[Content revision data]
<<<<

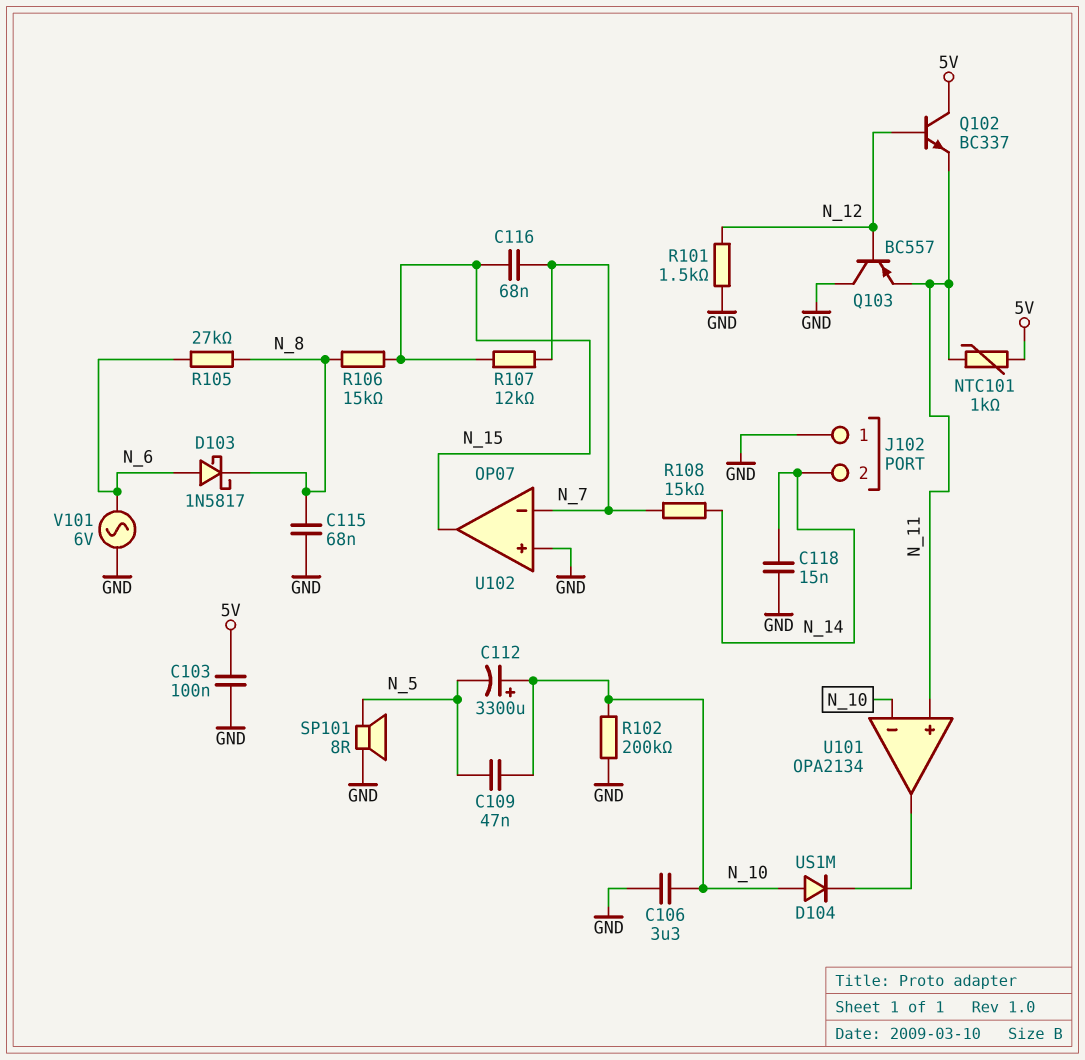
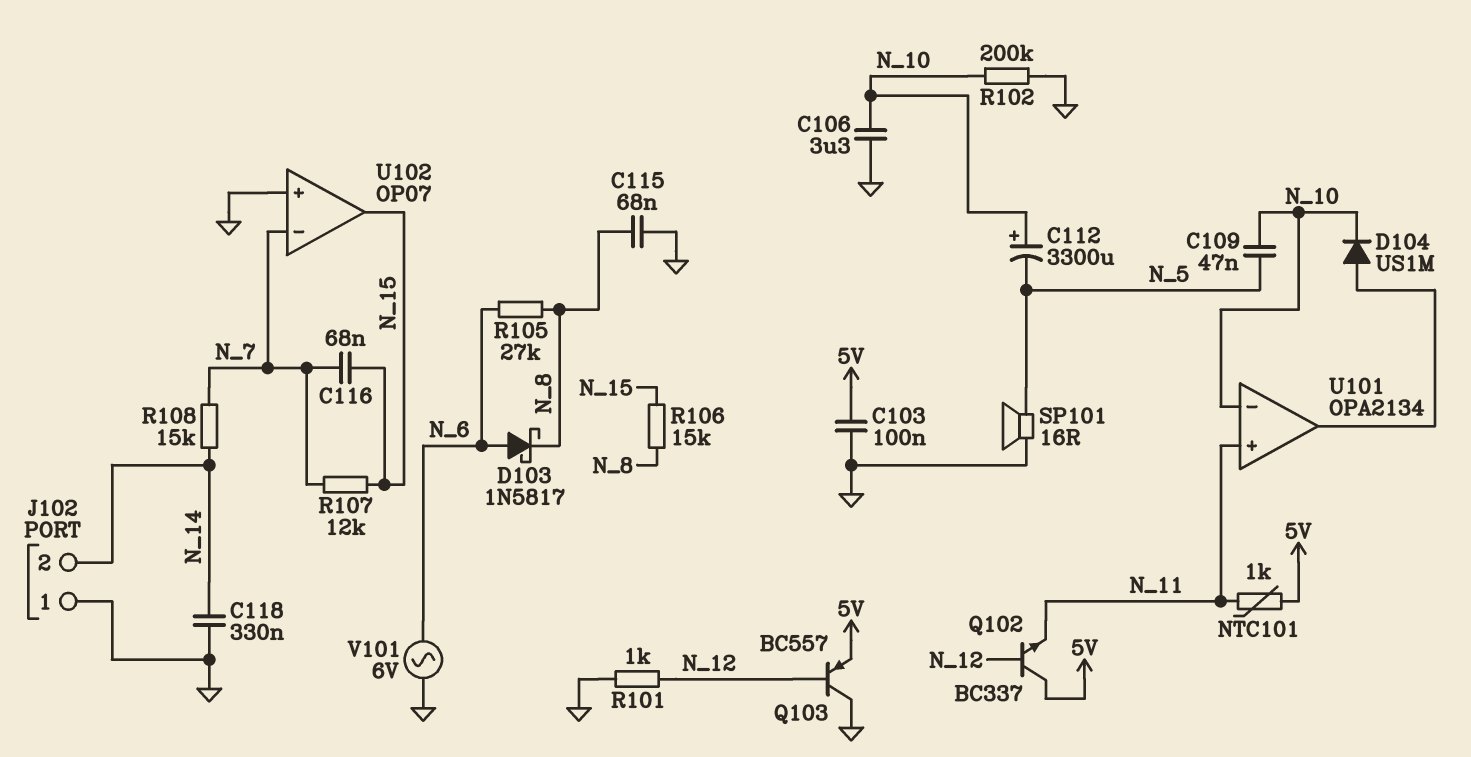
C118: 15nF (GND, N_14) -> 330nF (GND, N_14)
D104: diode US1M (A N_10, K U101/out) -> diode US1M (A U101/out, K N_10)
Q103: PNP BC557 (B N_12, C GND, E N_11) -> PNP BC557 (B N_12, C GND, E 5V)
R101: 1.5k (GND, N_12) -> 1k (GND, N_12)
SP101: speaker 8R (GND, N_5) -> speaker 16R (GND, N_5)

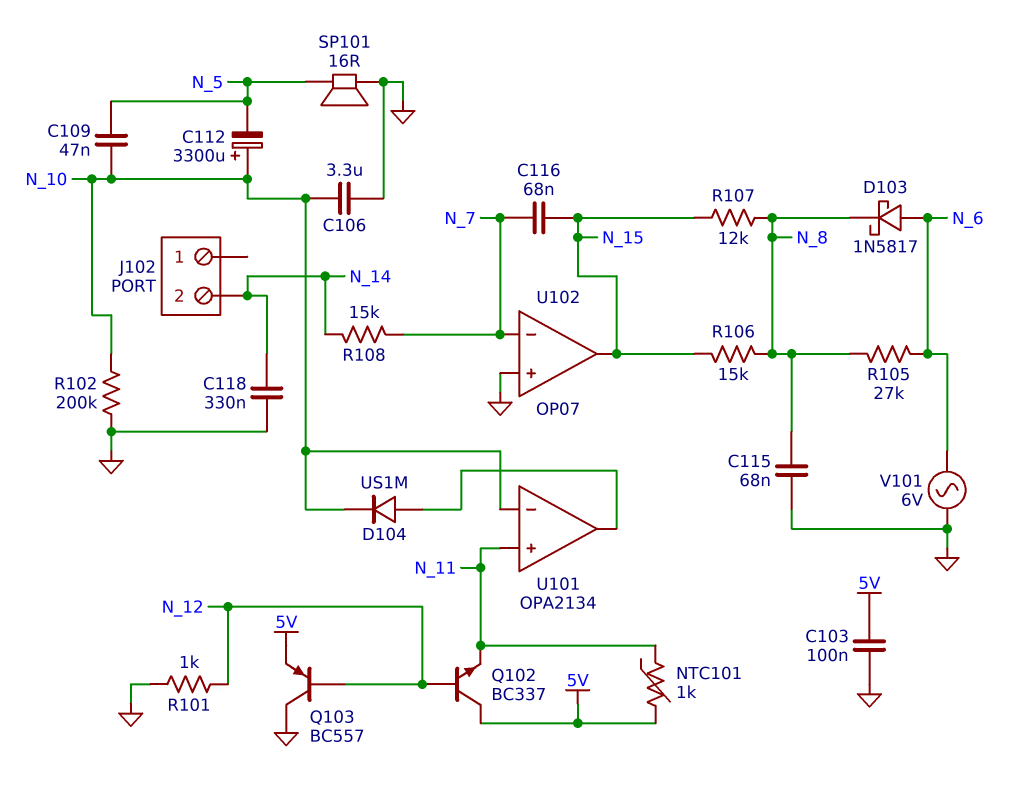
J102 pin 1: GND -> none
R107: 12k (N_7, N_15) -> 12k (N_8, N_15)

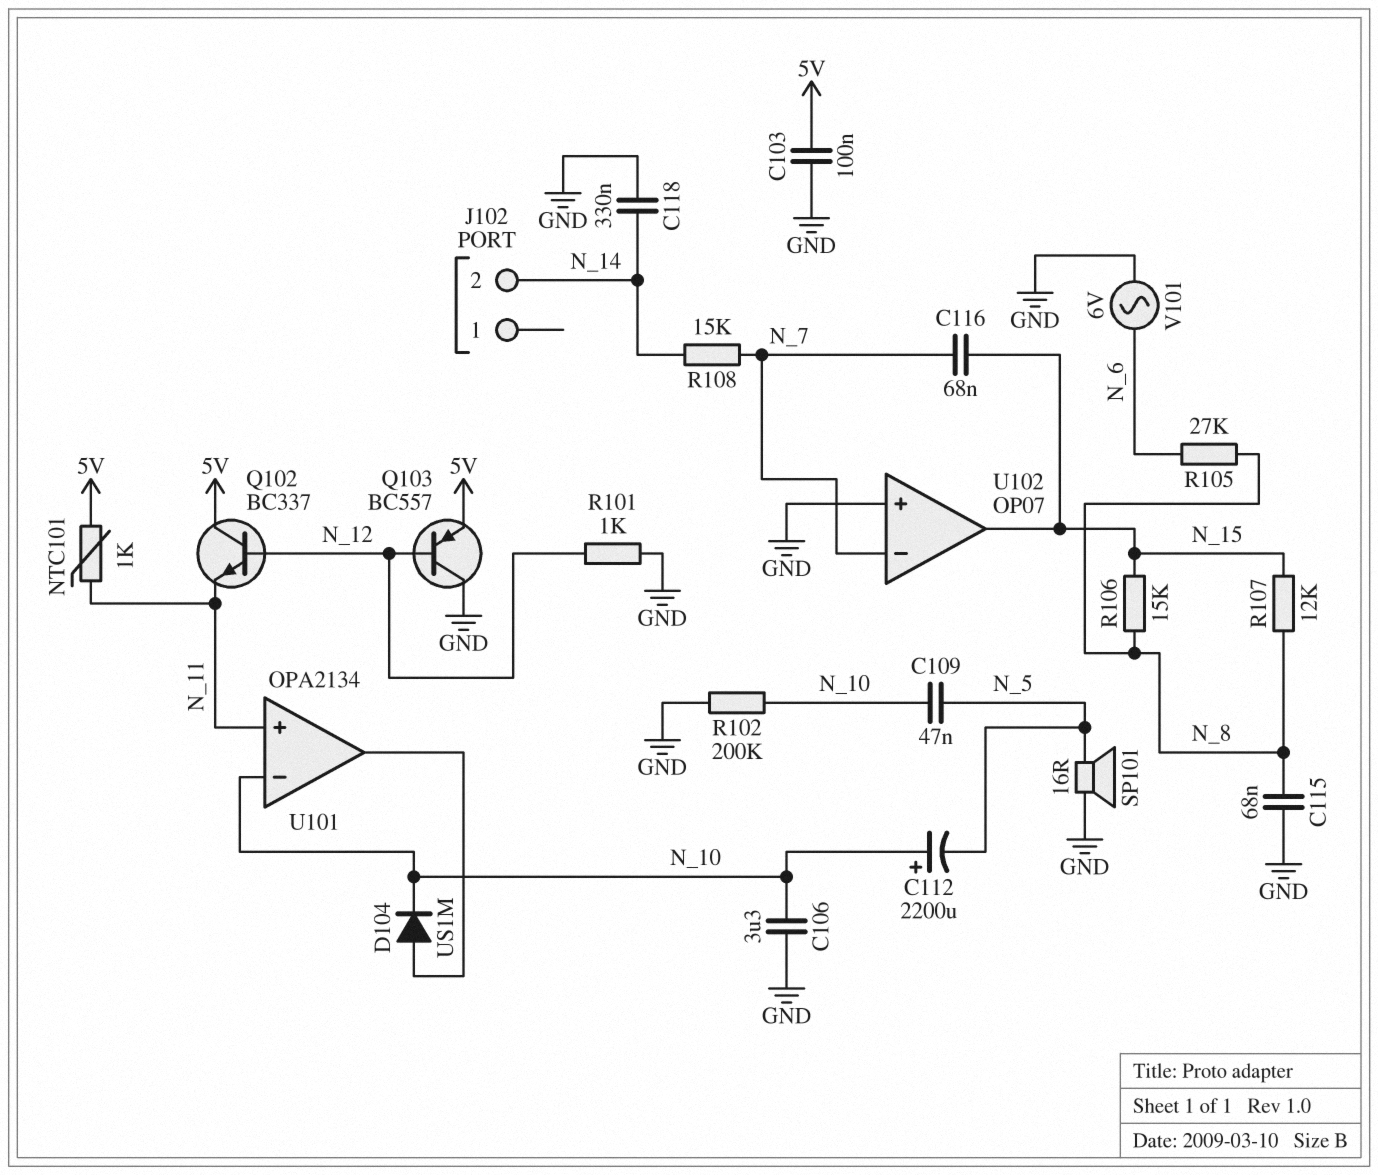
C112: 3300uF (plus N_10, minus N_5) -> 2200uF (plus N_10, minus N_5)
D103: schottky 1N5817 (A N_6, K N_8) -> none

>>>>

*What to produce*
All lines from the one containing "R101: 1.5k (GND, N_12) -> 1k (GND, N_12)" through the end of the entries above must be given again exactly, with every picture omitted.

*Finished exercise*
R101: 1.5k (GND, N_12) -> 1k (GND, N_12)
SP101: speaker 8R (GND, N_5) -> speaker 16R (GND, N_5)

J102 pin 1: GND -> none
R107: 12k (N_7, N_15) -> 12k (N_8, N_15)

C112: 3300uF (plus N_10, minus N_5) -> 2200uF (plus N_10, minus N_5)
D103: schottky 1N5817 (A N_6, K N_8) -> none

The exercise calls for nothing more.